─── Input data

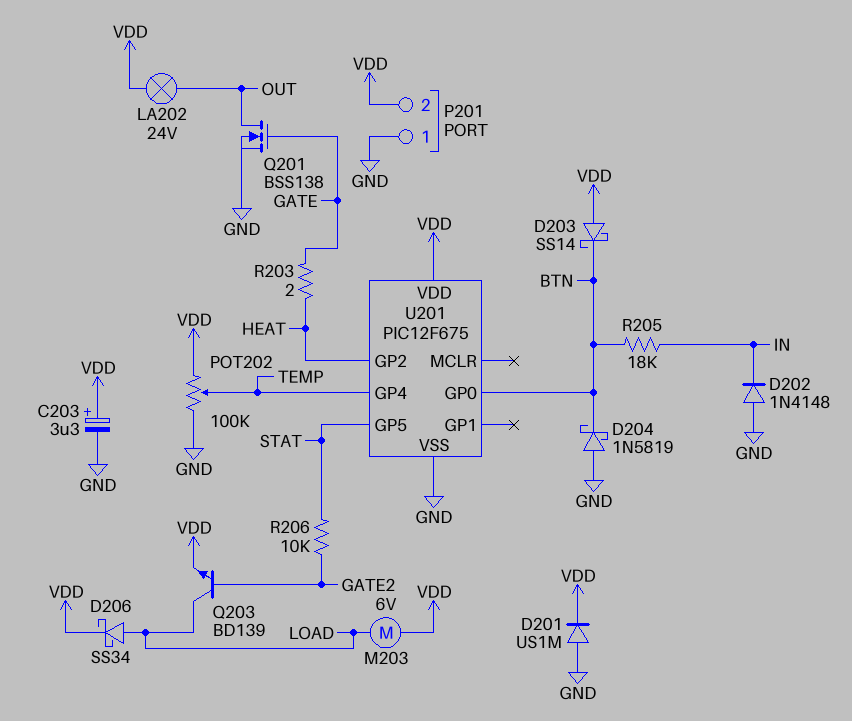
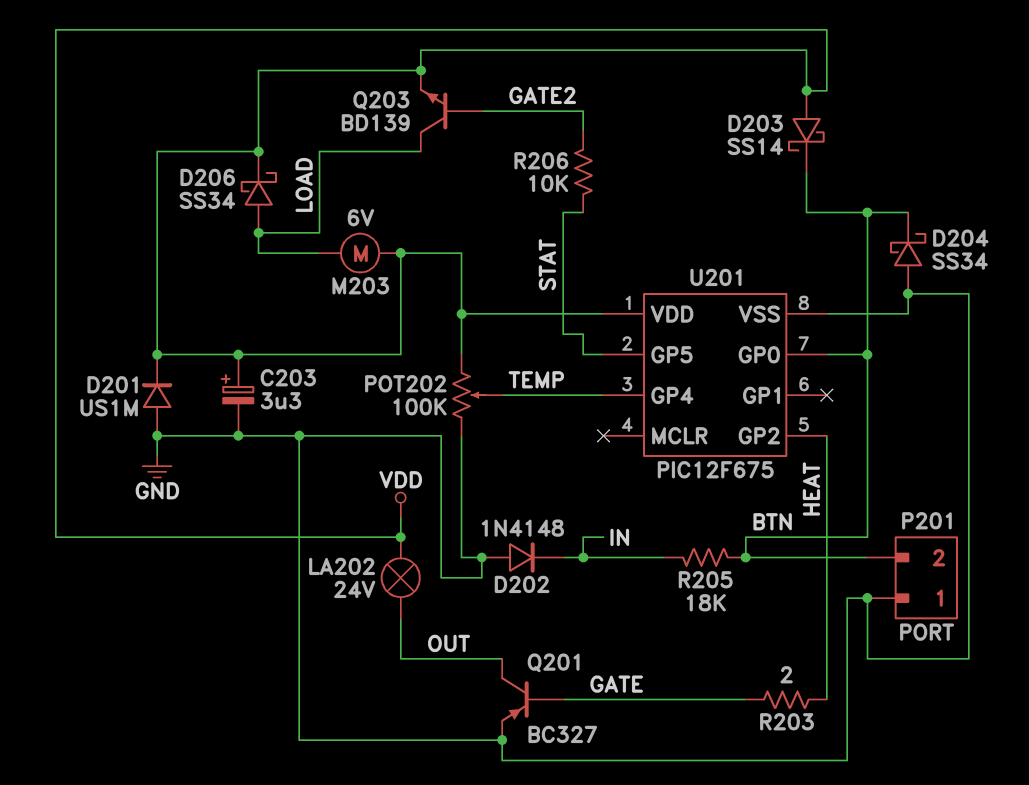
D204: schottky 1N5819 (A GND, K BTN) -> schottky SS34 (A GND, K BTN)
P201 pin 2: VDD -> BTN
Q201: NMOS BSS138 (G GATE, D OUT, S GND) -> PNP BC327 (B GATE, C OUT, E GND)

──────
─── Input data

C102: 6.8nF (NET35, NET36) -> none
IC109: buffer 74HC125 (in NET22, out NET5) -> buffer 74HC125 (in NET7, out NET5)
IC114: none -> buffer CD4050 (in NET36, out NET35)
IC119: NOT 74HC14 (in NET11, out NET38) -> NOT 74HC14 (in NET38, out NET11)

──────
─── Input data

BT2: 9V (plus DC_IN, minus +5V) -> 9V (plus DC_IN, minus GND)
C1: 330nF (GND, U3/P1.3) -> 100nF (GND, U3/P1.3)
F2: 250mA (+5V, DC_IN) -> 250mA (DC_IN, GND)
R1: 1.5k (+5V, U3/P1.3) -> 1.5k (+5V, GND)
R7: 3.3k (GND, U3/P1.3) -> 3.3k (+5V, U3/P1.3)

──────

» What is needed:
Which lines above hold the string "none"? Please copy all of them.

» Answer space:
C102: 6.8nF (NET35, NET36) -> none
IC114: none -> buffer CD4050 (in NET36, out NET35)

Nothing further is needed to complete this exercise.